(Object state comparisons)
►

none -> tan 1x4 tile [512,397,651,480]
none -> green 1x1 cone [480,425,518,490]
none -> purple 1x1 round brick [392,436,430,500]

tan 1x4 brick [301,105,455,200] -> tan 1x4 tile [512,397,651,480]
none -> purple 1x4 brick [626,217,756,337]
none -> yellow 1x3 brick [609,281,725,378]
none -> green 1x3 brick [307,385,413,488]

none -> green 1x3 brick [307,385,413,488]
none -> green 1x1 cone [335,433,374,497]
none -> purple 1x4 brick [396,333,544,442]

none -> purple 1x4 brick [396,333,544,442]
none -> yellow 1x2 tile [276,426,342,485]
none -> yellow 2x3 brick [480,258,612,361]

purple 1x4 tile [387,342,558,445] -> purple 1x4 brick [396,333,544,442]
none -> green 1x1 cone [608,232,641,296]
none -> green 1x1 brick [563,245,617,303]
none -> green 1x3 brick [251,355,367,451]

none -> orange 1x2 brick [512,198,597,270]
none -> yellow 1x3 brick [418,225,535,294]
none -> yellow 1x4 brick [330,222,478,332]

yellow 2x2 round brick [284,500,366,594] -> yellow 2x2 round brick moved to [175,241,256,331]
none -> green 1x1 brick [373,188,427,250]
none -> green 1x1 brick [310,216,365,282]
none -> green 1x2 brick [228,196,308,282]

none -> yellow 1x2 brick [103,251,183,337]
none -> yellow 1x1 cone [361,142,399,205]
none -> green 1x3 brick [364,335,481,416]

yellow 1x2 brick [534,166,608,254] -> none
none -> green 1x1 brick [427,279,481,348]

◄
►

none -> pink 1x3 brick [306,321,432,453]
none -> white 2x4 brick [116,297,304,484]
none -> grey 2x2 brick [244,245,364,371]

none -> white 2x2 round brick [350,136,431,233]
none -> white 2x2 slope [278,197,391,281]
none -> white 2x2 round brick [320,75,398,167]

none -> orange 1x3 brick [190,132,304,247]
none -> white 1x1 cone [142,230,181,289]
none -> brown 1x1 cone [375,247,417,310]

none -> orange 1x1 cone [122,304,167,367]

◄
►

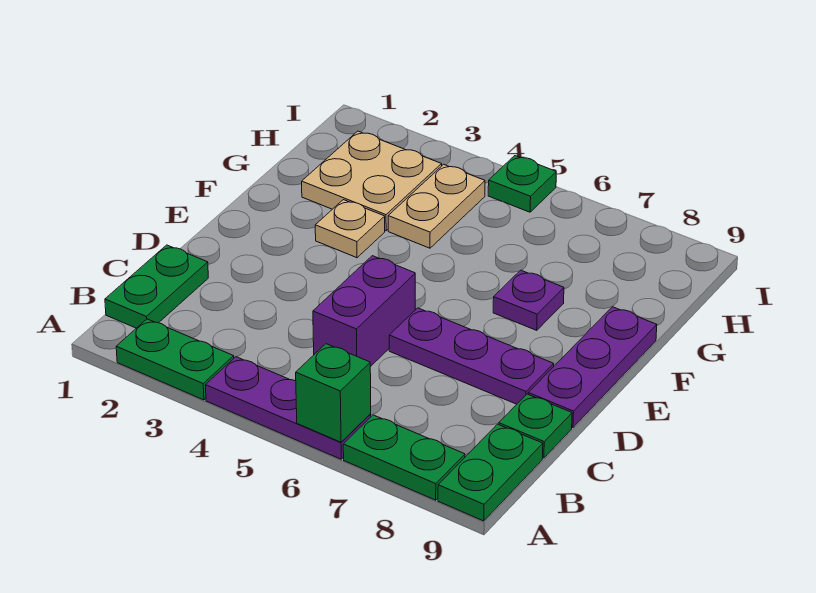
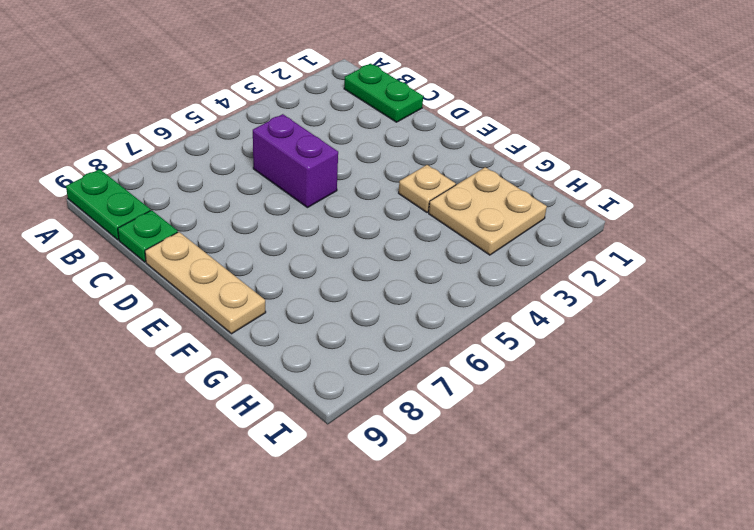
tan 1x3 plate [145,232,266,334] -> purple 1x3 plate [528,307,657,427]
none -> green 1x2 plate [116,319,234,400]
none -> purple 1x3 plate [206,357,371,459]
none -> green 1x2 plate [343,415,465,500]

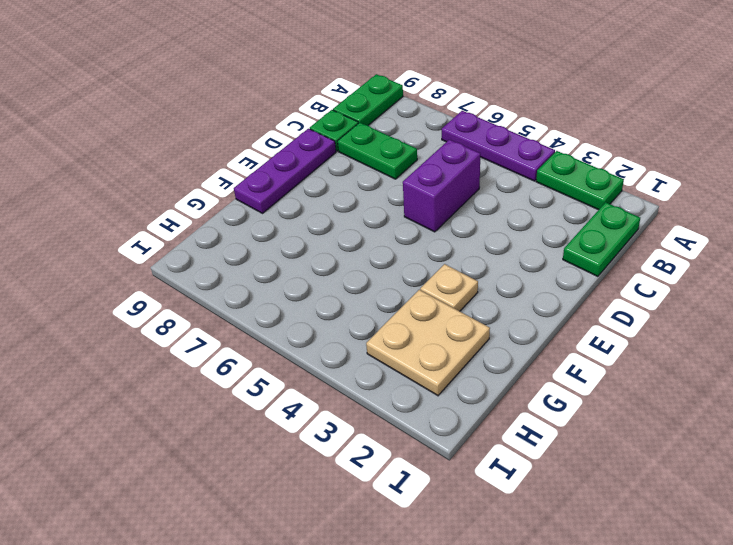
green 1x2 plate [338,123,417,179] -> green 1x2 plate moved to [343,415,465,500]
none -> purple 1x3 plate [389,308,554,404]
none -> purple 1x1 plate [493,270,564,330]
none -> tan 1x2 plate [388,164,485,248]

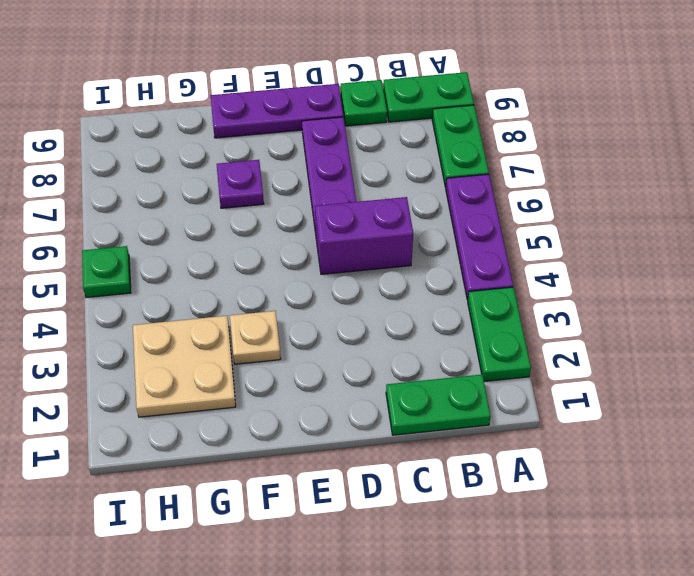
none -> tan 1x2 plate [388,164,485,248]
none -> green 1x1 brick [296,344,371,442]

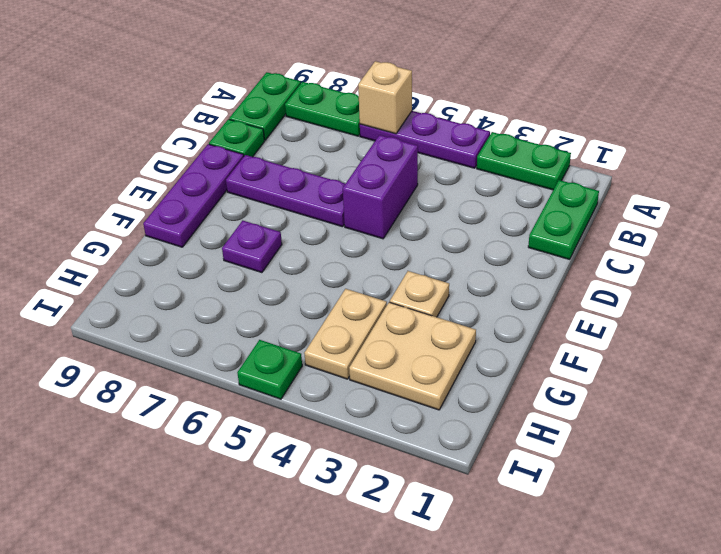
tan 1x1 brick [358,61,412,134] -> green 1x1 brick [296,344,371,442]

◄

◆ Work instruction ◆
Scan the entries above and show each line that contains the word "purple".

◆ Written solution ◆
none -> purple 1x1 round brick [392,436,430,500]
none -> purple 1x4 brick [626,217,756,337]
none -> purple 1x4 brick [396,333,544,442]
none -> purple 1x4 brick [396,333,544,442]
purple 1x4 tile [387,342,558,445] -> purple 1x4 brick [396,333,544,442]
tan 1x3 plate [145,232,266,334] -> purple 1x3 plate [528,307,657,427]
none -> purple 1x3 plate [206,357,371,459]
none -> purple 1x3 plate [389,308,554,404]
none -> purple 1x1 plate [493,270,564,330]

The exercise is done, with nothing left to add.